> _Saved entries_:
## BEGIN

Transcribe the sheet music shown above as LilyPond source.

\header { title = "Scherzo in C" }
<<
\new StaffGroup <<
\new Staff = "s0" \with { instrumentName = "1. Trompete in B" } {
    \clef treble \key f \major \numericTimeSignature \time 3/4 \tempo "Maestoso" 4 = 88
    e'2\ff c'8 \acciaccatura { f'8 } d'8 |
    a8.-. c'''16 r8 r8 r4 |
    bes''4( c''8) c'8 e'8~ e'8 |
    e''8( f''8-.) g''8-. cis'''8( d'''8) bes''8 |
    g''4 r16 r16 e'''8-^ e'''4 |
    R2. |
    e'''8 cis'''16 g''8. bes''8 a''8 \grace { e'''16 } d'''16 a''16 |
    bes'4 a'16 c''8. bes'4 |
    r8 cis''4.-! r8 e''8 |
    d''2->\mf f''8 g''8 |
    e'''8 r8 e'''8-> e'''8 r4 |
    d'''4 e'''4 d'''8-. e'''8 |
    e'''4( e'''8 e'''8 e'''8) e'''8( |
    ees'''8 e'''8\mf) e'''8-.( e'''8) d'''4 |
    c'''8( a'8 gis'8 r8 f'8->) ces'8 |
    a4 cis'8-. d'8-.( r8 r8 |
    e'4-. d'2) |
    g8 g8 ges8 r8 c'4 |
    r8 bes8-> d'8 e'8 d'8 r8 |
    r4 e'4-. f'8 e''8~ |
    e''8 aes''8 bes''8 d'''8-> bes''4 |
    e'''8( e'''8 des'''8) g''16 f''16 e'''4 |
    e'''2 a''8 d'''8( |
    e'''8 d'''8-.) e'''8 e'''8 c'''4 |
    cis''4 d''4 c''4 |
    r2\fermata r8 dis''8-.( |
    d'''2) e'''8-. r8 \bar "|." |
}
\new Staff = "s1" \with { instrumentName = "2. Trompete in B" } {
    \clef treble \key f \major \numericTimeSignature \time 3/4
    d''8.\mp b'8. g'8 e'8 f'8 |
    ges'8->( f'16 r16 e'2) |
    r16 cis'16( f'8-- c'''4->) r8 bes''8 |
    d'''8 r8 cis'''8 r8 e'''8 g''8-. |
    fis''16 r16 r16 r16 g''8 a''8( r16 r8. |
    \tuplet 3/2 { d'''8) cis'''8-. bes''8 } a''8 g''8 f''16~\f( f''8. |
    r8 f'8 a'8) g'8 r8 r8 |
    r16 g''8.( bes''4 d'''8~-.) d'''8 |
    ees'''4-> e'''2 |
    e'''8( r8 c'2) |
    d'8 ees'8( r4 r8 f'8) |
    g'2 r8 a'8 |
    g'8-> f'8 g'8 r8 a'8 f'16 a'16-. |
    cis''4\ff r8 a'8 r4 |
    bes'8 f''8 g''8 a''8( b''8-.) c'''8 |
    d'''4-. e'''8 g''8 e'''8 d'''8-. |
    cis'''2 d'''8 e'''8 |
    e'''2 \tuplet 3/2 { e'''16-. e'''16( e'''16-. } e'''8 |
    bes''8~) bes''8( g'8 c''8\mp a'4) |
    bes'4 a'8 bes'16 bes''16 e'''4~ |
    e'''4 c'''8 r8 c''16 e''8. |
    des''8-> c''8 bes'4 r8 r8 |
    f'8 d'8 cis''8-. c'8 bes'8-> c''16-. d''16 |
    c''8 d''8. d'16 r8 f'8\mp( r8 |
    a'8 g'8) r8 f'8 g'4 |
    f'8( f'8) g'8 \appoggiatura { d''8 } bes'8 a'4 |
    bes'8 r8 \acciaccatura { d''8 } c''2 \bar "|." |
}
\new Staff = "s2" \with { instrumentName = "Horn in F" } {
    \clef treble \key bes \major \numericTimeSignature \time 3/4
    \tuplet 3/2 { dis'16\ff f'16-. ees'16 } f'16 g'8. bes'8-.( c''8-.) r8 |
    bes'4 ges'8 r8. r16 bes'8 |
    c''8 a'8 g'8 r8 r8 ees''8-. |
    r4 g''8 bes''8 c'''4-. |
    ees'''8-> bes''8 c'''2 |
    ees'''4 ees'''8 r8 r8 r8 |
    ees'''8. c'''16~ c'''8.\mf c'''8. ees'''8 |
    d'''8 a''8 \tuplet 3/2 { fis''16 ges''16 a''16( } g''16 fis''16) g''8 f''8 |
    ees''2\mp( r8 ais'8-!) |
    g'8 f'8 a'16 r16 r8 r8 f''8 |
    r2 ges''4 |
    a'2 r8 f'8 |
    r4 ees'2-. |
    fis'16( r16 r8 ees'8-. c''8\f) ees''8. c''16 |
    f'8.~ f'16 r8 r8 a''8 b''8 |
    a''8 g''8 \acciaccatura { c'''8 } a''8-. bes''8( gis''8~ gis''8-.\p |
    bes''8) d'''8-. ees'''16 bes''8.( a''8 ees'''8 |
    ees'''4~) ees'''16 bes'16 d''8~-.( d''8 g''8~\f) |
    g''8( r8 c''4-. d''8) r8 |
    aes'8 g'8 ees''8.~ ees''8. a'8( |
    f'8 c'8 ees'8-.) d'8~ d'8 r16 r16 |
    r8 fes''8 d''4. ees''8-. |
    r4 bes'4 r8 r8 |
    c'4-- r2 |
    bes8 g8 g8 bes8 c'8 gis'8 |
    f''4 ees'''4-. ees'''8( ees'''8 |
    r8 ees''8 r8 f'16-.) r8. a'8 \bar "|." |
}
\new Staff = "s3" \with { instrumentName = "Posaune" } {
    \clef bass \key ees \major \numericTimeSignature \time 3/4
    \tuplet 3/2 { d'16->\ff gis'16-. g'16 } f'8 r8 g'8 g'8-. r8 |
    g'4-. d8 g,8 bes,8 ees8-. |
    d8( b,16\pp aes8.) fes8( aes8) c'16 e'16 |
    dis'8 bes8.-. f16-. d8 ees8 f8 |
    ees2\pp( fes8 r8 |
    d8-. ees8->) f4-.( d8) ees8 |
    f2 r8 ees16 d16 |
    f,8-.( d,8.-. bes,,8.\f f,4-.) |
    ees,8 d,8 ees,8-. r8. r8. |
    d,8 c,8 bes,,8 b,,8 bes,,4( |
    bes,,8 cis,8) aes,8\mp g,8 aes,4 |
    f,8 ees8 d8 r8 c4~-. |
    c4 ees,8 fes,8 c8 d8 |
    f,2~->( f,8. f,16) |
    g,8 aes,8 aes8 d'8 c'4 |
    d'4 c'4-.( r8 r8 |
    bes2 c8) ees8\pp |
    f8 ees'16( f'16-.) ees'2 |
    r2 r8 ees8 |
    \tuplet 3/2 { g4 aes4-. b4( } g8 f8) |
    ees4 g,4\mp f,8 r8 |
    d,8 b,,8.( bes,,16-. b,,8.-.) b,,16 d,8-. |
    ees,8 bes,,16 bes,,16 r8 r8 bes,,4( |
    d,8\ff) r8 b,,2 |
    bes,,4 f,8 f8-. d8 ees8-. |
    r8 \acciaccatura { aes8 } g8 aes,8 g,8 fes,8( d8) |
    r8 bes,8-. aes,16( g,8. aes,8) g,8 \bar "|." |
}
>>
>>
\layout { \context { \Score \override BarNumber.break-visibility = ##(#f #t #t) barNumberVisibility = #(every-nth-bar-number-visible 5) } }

## END

> _WHAT IS ASKED_: Locate every line in the records that contains the string "time", and copy each of those lines out in full.

> _EXERCISE RESPONSE_:
    \clef treble \key f \major \numericTimeSignature \time 3/4 \tempo "Maestoso" 4 = 88
    \clef treble \key f \major \numericTimeSignature \time 3/4
    \clef treble \key bes \major \numericTimeSignature \time 3/4
    \clef bass \key ees \major \numericTimeSignature \time 3/4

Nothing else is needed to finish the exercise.